• **WHAT YOU HAVE TO DO**: The data below must be copied in full and without any change.

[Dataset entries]

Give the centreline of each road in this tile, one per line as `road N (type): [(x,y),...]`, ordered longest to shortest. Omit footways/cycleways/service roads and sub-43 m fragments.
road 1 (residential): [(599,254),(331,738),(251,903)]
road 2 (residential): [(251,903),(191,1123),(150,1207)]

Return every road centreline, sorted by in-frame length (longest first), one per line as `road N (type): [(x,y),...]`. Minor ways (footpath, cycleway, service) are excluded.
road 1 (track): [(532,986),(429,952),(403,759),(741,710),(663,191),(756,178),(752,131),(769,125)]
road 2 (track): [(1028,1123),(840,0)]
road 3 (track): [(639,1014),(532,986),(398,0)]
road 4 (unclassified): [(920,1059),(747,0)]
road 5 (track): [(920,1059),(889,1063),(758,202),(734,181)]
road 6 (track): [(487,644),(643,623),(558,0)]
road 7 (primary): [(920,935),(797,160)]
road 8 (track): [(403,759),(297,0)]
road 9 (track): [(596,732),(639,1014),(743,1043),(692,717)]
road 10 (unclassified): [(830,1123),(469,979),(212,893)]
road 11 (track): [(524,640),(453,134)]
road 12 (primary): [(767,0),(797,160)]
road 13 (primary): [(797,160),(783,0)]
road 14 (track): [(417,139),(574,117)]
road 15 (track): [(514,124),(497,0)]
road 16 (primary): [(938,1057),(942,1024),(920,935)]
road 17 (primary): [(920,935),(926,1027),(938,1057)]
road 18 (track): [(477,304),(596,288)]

• **EXERCISE RESULT**:
Give the centreline of each road in this tile, one per line as `road N (type): [(x,y),...]`, ordered longest to shortest. Omit footways/cycleways/service roads and sub-43 m fragments.
road 1 (residential): [(599,254),(331,738),(251,903)]
road 2 (residential): [(251,903),(191,1123),(150,1207)]

Return every road centreline, sorted by in-frame length (longest first), one per line as `road N (type): [(x,y),...]`. Minor ways (footpath, cycleway, service) are excluded.
road 1 (track): [(532,986),(429,952),(403,759),(741,710),(663,191),(756,178),(752,131),(769,125)]
road 2 (track): [(1028,1123),(840,0)]
road 3 (track): [(639,1014),(532,986),(398,0)]
road 4 (unclassified): [(920,1059),(747,0)]
road 5 (track): [(920,1059),(889,1063),(758,202),(734,181)]
road 6 (track): [(487,644),(643,623),(558,0)]
road 7 (primary): [(920,935),(797,160)]
road 8 (track): [(403,759),(297,0)]
road 9 (track): [(596,732),(639,1014),(743,1043),(692,717)]
road 10 (unclassified): [(830,1123),(469,979),(212,893)]
road 11 (track): [(524,640),(453,134)]
road 12 (primary): [(767,0),(797,160)]
road 13 (primary): [(797,160),(783,0)]
road 14 (track): [(417,139),(574,117)]
road 15 (track): [(514,124),(497,0)]
road 16 (primary): [(938,1057),(942,1024),(920,935)]
road 17 (primary): [(920,935),(926,1027),(938,1057)]
road 18 (track): [(477,304),(596,288)]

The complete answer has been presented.